Exercise prompt >>
Please copy each line of the listing below in which the word "white" appears.

————

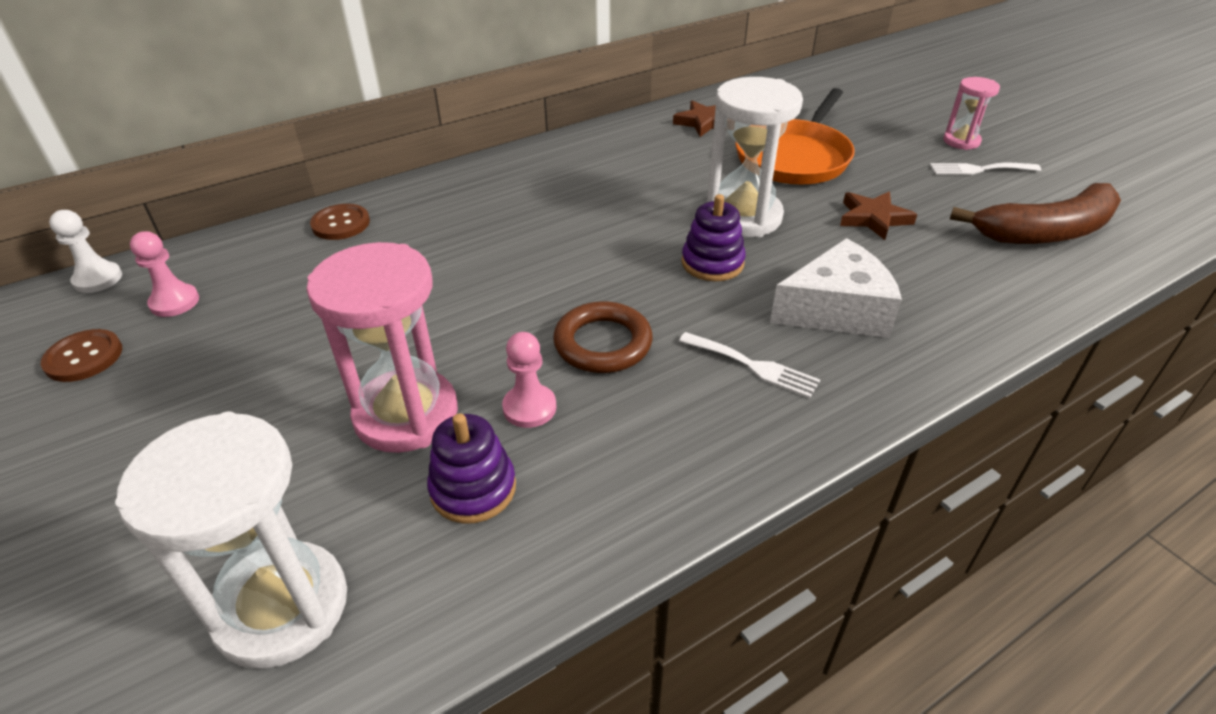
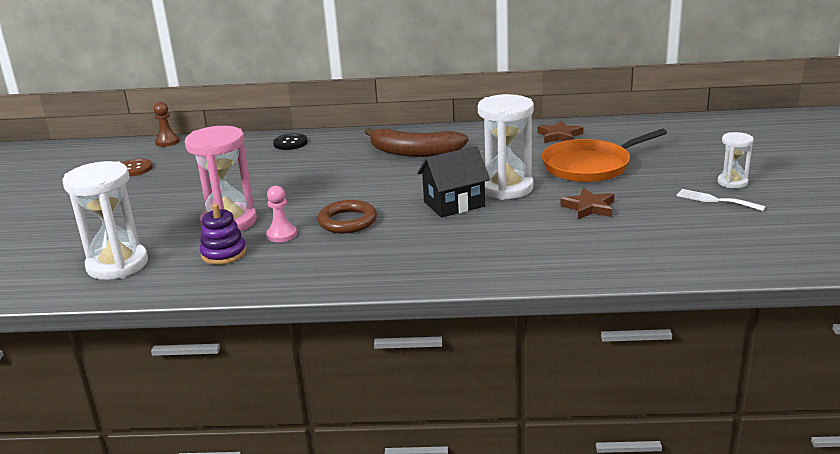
camera: 35 degrees right, 15 degrees down
(98, 279) = (167, 142): white pawn -> brown pawn
(174, 302) = (187, 158): pink pawn -> none
(341, 224) = (290, 143): brown button -> black button
(712, 263) = (454, 204): purple stacking toy -> black house
(753, 366) = (408, 250): white fork -> none
(836, 310) = (491, 241): white cheese -> none
(961, 141) = (732, 182): pink hourglass -> white hourglass
(1045, 232) = (700, 242): brown banana -> brown banana (414, 152)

————

Result for this exercise >>
(98, 279) = (167, 142): white pawn -> brown pawn
(753, 366) = (408, 250): white fork -> none
(836, 310) = (491, 241): white cheese -> none
(961, 141) = (732, 182): pink hourglass -> white hourglass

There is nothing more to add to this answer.